Spatial reasoning data
>>>>>
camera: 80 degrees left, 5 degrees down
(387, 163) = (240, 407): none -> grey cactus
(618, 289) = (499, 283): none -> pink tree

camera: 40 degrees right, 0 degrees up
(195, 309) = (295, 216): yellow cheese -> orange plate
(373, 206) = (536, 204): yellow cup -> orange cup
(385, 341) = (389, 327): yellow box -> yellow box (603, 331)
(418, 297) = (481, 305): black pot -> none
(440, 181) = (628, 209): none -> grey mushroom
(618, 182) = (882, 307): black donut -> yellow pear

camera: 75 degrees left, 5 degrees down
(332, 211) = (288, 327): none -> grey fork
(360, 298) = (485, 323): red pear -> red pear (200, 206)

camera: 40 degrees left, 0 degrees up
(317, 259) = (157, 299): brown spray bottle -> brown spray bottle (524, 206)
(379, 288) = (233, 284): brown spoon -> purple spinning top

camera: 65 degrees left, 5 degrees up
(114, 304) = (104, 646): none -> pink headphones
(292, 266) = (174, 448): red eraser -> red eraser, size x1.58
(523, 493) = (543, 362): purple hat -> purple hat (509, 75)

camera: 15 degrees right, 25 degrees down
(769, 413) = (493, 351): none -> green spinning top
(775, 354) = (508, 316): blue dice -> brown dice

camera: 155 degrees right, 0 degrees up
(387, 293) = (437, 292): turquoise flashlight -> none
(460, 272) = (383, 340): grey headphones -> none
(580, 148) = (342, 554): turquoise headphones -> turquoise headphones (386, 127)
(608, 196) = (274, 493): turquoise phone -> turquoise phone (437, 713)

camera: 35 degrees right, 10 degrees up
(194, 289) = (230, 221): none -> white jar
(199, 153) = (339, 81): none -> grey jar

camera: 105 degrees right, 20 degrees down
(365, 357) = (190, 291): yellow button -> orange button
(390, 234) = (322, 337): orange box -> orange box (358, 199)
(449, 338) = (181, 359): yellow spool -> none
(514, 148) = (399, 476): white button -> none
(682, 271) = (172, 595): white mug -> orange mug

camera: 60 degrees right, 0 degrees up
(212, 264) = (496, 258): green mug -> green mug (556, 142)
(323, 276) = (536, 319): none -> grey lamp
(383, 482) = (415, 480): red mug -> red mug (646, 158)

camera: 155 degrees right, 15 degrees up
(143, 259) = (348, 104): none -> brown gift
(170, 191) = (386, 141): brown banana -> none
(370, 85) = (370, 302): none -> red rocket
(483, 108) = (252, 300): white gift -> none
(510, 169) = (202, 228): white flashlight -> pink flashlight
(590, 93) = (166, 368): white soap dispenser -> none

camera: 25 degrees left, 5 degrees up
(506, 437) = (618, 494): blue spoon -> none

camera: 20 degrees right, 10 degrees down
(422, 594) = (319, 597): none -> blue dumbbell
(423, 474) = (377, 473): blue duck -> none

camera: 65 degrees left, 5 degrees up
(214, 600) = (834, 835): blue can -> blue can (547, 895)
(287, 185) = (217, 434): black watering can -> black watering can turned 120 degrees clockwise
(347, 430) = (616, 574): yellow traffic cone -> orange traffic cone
<<<<<
→ Action item: Across the entries above, work out how many lines hold "pear". The answer is that number alone.

→ Answer area: 2